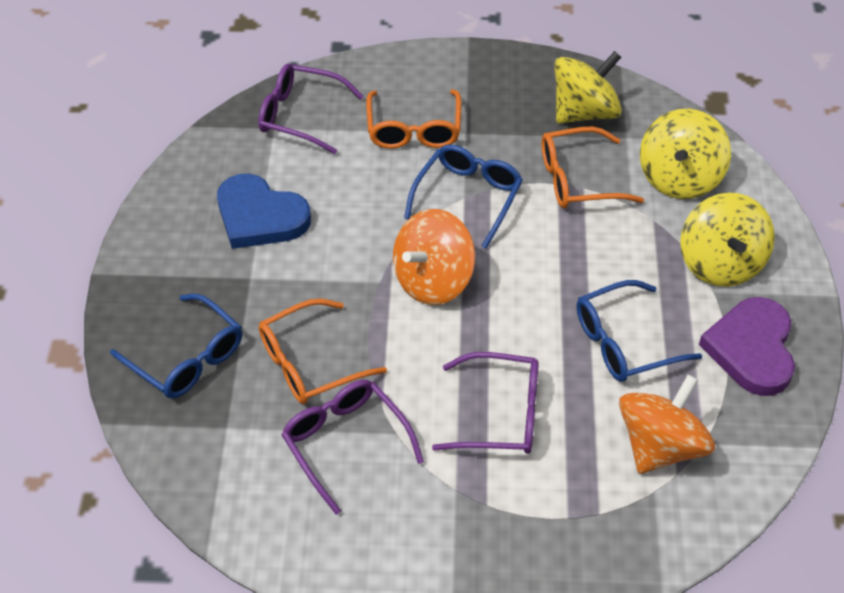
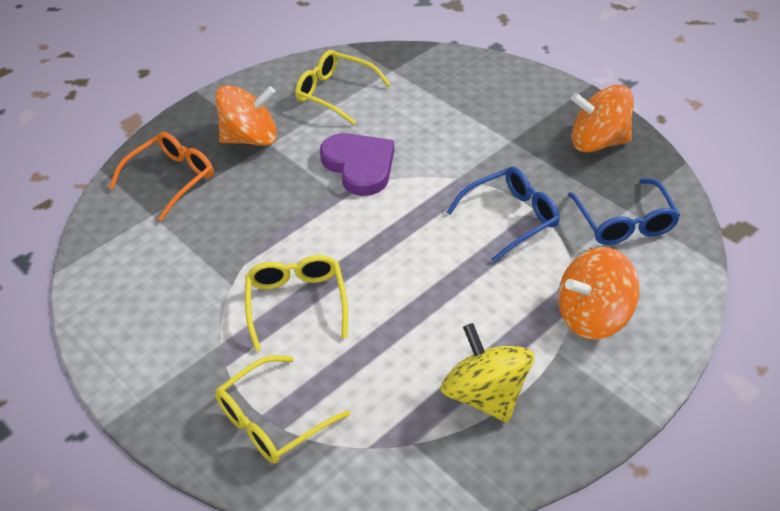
blue glasses: 3 -> 2
blue heart: 1 -> 0
orange glasses: 3 -> 1
orange spinning top: 2 -> 3
purple glasses: 3 -> 0
yellow glasses: 0 -> 3
yellow spinning top: 3 -> 1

──────────

* **Task statement**:
Lines with "yellow" in them are what the answer must contain; copy each from the records above.

* **Response for this exercise**:
yellow glasses: 0 -> 3
yellow spinning top: 3 -> 1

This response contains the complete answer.